▶ **Exercise instructions**
Repeat nothing but the lines below running from the one containing "camera: 130 degrees right, 15 degrees up" to the one containing "(258, 556) = (169, 125): red". Keep both end lines.

::: Material shown :::

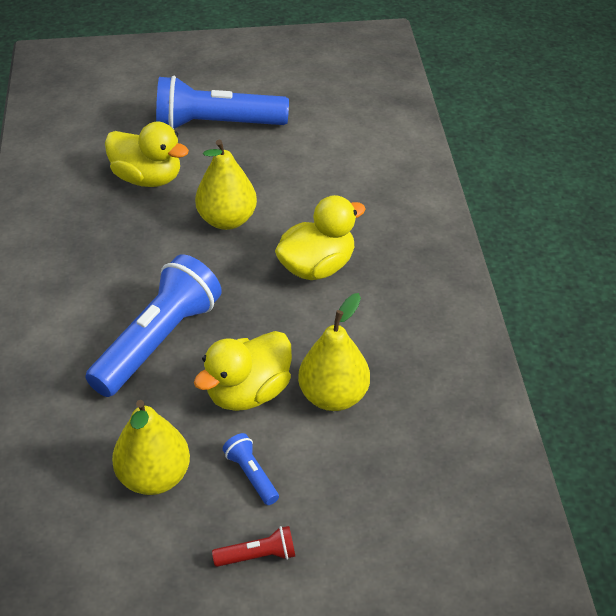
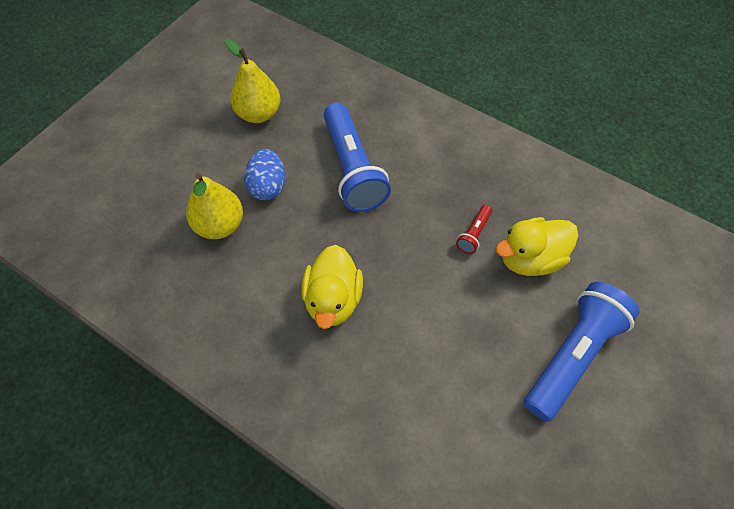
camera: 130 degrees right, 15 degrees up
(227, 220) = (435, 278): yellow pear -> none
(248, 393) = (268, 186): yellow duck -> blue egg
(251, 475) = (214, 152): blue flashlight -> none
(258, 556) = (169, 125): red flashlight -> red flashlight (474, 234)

:::
::: Material shown :::

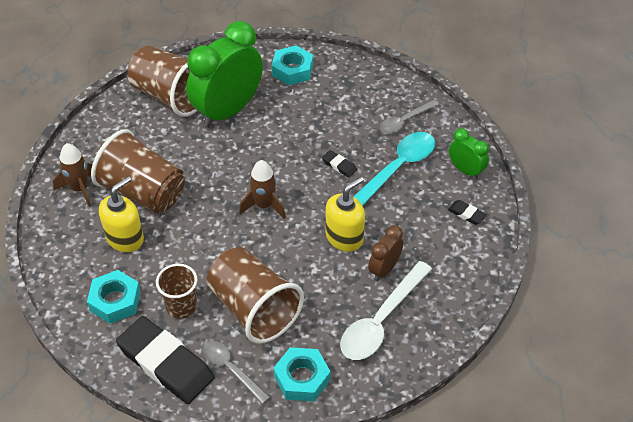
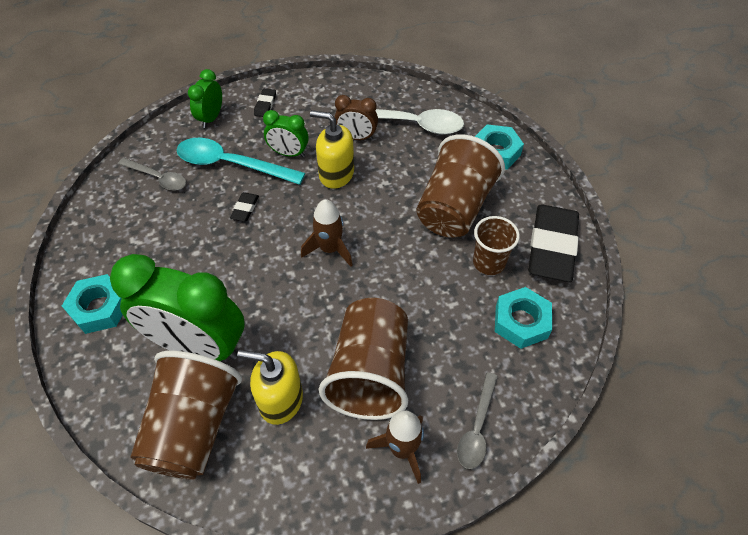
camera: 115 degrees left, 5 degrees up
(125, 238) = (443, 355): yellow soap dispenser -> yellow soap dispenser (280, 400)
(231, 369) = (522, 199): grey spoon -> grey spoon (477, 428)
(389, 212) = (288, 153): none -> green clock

:::
::: Material shown :::

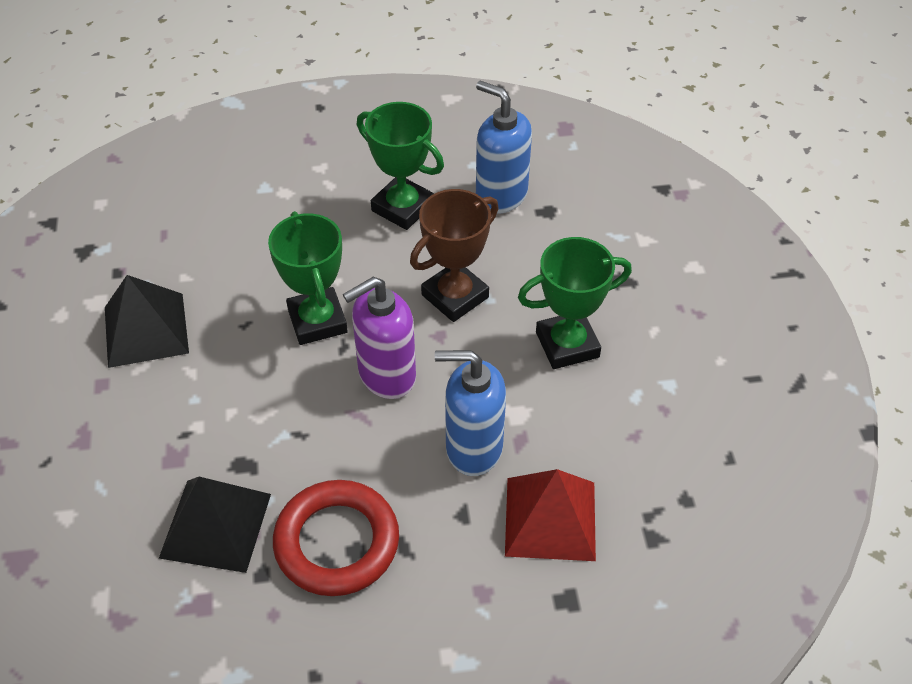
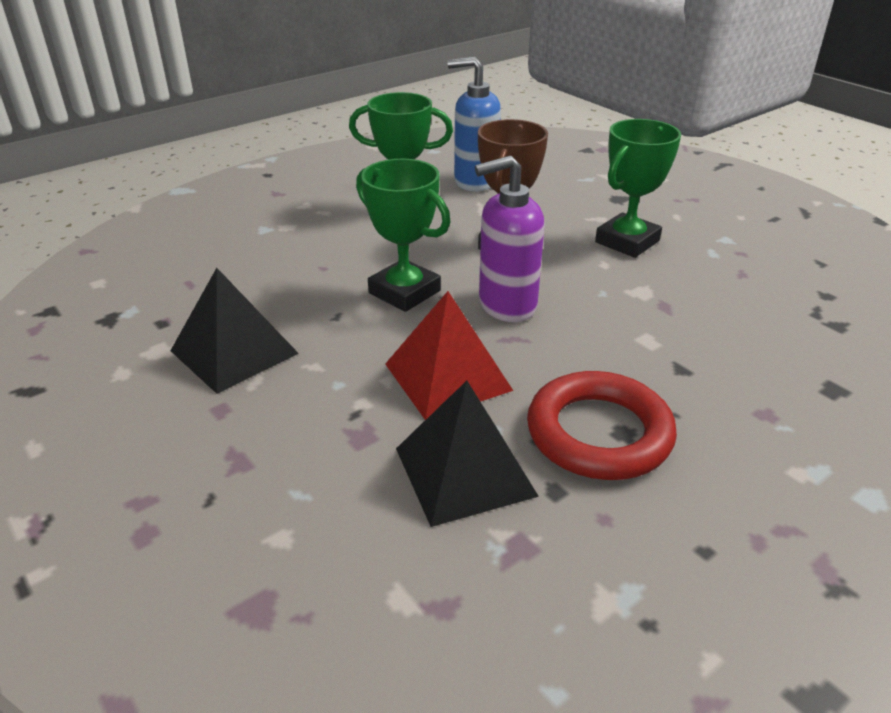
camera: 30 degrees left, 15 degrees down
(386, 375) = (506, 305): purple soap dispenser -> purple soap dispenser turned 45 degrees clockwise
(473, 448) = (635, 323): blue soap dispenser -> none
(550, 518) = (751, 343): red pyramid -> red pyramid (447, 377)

:::

▶ **Your response**
camera: 130 degrees right, 15 degrees up
(227, 220) = (435, 278): yellow pear -> none
(248, 393) = (268, 186): yellow duck -> blue egg
(251, 475) = (214, 152): blue flashlight -> none
(258, 556) = (169, 125): red flashlight -> red flashlight (474, 234)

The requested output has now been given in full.